Exercise goal: Edit the data from the line with "The width and height of the screenshot is (960, 540). I" to the line with "Standing shorter between" so that every "brown leather chair" becomes "tan leather chair", leaving everything else unchanged.

Data from a spatial question set:
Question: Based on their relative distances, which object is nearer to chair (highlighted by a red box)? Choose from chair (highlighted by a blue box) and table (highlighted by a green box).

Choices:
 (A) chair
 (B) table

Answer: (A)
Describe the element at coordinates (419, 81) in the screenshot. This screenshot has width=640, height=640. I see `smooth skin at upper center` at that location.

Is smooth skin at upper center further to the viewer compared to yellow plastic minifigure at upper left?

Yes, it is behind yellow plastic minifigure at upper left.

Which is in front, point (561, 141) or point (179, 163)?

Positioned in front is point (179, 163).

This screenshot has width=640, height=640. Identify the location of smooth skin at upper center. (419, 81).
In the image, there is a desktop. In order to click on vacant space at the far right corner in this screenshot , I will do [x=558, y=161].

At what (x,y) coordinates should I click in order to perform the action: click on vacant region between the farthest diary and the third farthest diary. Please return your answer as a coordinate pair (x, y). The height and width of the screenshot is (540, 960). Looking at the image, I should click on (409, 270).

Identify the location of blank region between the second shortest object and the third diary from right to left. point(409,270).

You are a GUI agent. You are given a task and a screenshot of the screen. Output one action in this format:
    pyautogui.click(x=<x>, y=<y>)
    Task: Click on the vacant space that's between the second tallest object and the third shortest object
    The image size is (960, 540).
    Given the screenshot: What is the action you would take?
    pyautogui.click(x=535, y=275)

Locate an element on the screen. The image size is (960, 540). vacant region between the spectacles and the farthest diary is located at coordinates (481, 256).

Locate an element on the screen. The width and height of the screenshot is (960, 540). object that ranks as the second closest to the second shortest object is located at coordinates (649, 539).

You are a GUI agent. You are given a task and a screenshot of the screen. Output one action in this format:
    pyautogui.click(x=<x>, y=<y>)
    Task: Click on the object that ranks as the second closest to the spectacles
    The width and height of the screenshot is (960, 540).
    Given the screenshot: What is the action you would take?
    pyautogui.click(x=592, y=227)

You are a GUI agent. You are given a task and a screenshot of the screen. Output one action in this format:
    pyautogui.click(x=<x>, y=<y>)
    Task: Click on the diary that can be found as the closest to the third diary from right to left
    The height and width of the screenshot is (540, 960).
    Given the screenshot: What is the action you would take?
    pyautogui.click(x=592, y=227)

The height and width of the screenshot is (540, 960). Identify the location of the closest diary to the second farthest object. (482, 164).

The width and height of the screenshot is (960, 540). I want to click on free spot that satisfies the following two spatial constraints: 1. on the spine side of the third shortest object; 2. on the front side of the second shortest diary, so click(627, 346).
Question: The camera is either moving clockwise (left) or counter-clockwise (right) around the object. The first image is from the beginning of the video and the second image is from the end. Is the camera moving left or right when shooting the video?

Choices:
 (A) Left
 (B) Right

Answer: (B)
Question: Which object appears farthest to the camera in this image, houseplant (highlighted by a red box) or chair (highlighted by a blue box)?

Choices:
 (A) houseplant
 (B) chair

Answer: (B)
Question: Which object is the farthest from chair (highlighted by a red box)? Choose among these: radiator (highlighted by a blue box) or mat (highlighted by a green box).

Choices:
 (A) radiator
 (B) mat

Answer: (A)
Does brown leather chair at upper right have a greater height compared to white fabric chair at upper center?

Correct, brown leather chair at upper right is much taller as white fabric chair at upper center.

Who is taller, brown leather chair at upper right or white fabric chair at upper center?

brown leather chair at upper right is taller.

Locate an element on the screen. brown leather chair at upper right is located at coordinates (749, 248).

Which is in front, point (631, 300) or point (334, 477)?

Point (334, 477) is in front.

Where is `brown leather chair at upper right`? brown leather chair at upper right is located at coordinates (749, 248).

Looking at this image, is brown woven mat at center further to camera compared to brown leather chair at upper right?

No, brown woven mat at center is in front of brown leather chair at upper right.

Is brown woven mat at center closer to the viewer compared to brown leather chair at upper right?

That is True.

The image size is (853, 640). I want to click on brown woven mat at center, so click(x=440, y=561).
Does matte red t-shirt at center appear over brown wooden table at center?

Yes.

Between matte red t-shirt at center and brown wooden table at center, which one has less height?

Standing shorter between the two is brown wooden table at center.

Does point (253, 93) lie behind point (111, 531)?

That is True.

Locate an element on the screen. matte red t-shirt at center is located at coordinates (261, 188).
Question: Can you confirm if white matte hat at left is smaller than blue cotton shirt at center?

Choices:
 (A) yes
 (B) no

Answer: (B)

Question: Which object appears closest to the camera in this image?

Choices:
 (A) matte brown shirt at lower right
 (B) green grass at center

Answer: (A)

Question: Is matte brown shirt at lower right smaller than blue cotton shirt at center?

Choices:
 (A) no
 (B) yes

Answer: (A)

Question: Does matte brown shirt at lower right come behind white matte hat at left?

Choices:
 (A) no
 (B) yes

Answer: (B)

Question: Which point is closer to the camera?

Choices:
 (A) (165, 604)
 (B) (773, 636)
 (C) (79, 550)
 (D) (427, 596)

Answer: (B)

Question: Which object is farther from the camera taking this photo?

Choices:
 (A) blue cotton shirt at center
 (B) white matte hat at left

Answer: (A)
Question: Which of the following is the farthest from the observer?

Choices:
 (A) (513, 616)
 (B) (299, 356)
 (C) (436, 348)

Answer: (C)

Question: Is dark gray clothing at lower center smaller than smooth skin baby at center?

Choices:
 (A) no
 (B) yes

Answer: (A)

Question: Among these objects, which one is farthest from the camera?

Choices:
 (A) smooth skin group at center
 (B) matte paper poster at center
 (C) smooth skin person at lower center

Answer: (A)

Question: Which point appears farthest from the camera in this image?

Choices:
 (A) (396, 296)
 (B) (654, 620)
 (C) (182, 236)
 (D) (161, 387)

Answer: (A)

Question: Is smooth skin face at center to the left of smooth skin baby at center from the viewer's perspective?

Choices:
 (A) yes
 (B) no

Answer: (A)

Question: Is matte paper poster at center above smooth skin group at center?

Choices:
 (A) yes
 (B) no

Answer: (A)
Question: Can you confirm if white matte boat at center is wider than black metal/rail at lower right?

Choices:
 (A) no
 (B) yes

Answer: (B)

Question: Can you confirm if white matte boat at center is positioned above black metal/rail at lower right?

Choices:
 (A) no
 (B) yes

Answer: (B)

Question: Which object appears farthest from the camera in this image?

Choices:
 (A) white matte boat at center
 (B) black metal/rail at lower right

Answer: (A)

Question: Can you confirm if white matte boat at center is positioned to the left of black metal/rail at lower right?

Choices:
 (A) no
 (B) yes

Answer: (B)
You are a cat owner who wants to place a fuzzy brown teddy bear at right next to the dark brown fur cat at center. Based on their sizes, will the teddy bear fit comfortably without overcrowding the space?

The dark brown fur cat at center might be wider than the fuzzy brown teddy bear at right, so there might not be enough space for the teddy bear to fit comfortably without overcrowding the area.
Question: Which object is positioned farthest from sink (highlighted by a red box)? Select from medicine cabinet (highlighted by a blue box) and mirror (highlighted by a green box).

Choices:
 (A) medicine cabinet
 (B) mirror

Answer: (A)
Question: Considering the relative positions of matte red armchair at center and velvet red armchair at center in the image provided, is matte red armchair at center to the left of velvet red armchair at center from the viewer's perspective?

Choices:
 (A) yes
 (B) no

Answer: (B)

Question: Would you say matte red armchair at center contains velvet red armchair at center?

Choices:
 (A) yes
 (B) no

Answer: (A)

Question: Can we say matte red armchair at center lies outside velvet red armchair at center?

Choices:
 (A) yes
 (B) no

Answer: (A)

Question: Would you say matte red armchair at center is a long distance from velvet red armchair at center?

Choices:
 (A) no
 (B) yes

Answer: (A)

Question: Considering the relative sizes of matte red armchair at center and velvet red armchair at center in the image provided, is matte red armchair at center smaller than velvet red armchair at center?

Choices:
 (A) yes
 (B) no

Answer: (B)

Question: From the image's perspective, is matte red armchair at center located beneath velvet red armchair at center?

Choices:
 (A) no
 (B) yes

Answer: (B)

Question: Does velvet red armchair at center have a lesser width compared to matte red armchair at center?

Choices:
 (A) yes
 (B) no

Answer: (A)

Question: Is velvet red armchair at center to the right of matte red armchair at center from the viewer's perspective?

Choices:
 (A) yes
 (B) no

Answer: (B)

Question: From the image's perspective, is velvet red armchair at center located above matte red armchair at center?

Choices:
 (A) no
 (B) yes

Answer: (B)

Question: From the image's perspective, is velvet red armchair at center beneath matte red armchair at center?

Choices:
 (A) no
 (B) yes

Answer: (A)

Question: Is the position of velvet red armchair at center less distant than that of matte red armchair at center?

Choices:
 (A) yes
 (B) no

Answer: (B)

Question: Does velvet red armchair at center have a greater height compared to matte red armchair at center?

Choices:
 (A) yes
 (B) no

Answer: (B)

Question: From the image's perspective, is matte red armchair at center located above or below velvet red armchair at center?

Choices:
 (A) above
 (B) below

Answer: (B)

Solved problem:
The width and height of the screenshot is (960, 540). I want to click on free spot that satisfies the following two spatial constraints: 1. on the spine side of the third shortest object; 2. on the front side of the second shortest diary, so click(627, 346).
Question: The camera is either moving clockwise (left) or counter-clockwise (right) around the object. The first image is from the beginning of the video and the second image is from the end. Is the camera moving left or right when shooting the video?

Choices:
 (A) Left
 (B) Right

Answer: (B)
Question: Which object appears farthest to the camera in this image, houseplant (highlighted by a red box) or chair (highlighted by a blue box)?

Choices:
 (A) houseplant
 (B) chair

Answer: (B)
Question: Which object is the farthest from chair (highlighted by a red box)? Choose among these: radiator (highlighted by a blue box) or mat (highlighted by a green box).

Choices:
 (A) radiator
 (B) mat

Answer: (A)
Does tan leather chair at upper right have a greater height compared to white fabric chair at upper center?

Correct, tan leather chair at upper right is much taller as white fabric chair at upper center.

Who is taller, tan leather chair at upper right or white fabric chair at upper center?

tan leather chair at upper right is taller.

Locate an element on the screen. tan leather chair at upper right is located at coordinates (749, 248).

Which is in front, point (631, 300) or point (334, 477)?

Point (334, 477) is in front.

Where is `tan leather chair at upper right`? tan leather chair at upper right is located at coordinates (749, 248).

Looking at this image, is brown woven mat at center further to camera compared to tan leather chair at upper right?

No, brown woven mat at center is in front of tan leather chair at upper right.

Is brown woven mat at center closer to the viewer compared to tan leather chair at upper right?

That is True.

The image size is (853, 640). I want to click on brown woven mat at center, so click(x=440, y=561).
Does matte red t-shirt at center appear over brown wooden table at center?

Yes.

Between matte red t-shirt at center and brown wooden table at center, which one has less height?

Standing shorter between the two is brown wooden table at center.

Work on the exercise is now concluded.